%%

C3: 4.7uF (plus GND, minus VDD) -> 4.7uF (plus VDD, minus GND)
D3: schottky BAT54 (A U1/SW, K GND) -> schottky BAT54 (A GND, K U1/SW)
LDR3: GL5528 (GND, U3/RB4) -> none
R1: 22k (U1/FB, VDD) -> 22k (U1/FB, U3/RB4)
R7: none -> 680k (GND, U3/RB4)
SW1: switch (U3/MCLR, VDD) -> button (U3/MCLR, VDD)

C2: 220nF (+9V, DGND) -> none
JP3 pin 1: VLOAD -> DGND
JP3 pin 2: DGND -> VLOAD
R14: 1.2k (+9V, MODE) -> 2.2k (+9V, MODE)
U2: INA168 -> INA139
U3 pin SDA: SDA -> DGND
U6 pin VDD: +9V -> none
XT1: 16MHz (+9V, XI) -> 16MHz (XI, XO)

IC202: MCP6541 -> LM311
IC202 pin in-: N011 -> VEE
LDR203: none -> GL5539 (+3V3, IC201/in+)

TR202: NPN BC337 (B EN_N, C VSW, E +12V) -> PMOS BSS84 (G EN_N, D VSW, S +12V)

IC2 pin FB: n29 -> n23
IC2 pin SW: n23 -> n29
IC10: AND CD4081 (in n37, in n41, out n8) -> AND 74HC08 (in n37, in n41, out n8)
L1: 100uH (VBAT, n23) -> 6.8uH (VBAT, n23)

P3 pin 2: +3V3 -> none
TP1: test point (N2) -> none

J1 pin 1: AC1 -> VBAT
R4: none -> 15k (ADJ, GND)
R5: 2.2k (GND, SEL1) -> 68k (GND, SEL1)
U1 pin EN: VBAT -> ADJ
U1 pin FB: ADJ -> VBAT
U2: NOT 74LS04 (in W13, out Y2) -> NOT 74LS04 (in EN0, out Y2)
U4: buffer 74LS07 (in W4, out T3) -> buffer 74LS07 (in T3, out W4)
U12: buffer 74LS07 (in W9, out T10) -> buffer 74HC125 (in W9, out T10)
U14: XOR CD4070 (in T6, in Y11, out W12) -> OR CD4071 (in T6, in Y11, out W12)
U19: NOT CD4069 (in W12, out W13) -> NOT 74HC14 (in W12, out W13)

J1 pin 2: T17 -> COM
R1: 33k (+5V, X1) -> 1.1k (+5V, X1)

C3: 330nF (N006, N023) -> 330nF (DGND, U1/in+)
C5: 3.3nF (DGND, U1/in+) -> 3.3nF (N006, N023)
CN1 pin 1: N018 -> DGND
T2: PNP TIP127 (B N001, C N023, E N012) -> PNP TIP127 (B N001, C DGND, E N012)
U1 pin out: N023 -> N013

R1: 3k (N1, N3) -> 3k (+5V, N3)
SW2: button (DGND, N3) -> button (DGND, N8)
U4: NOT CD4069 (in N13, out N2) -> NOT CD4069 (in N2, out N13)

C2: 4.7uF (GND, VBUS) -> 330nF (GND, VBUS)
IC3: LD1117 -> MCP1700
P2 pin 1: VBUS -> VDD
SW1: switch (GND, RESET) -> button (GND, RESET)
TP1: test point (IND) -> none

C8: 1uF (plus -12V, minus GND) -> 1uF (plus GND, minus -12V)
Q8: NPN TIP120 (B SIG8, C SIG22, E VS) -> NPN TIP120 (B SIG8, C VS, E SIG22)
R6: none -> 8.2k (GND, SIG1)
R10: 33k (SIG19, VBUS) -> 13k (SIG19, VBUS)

%%

__Action item__: The number of lines in this listing that hold "buffer" is the only answer required.

__Result below__: 2